> DIRECTIONS FOR THIS TASK
Every record is to be printed exactly as written, and any picture in it is skipped.

> SUPPLIED RECORDS
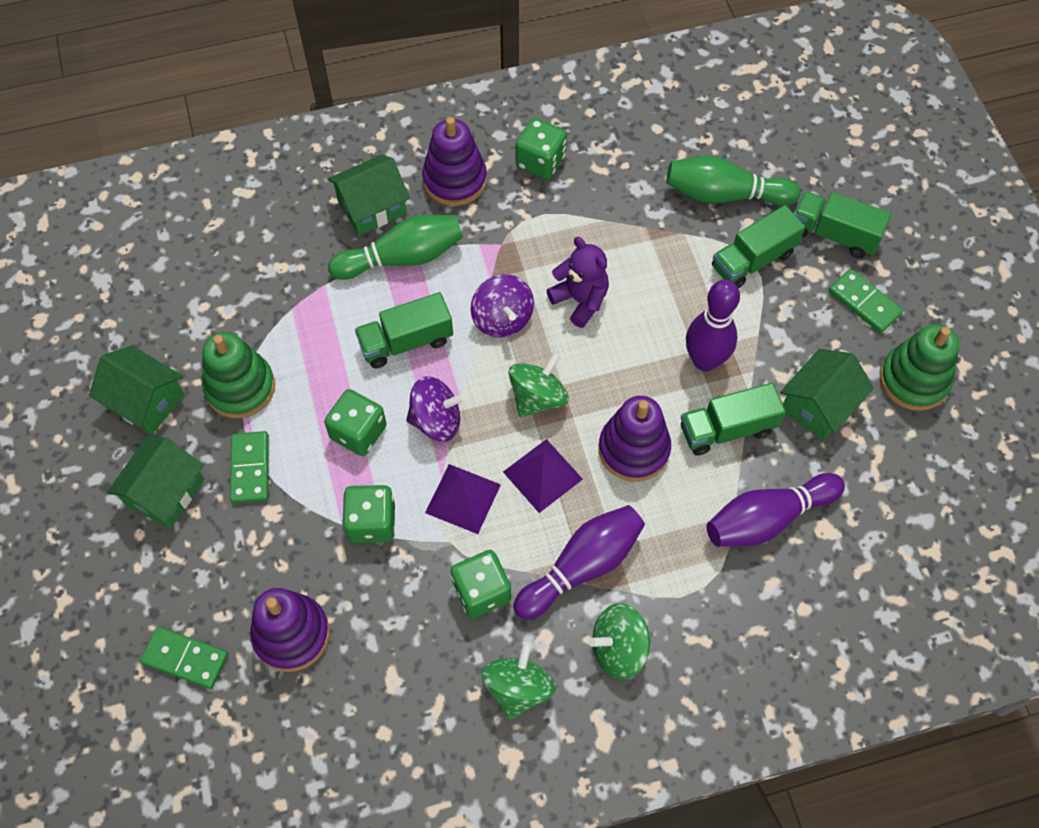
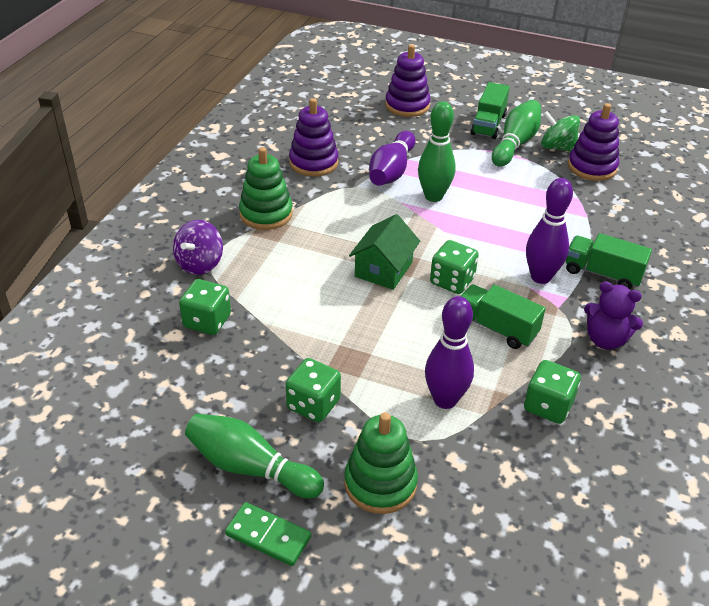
green bowling pin: 2 -> 3
green domino: 3 -> 1
green house: 4 -> 1
green spinning top: 3 -> 1
green truck: 4 -> 3
purple pyramid: 2 -> 0
purple spinning top: 2 -> 1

> TASK RESPONSE
green bowling pin: 2 -> 3
green domino: 3 -> 1
green house: 4 -> 1
green spinning top: 3 -> 1
green truck: 4 -> 3
purple pyramid: 2 -> 0
purple spinning top: 2 -> 1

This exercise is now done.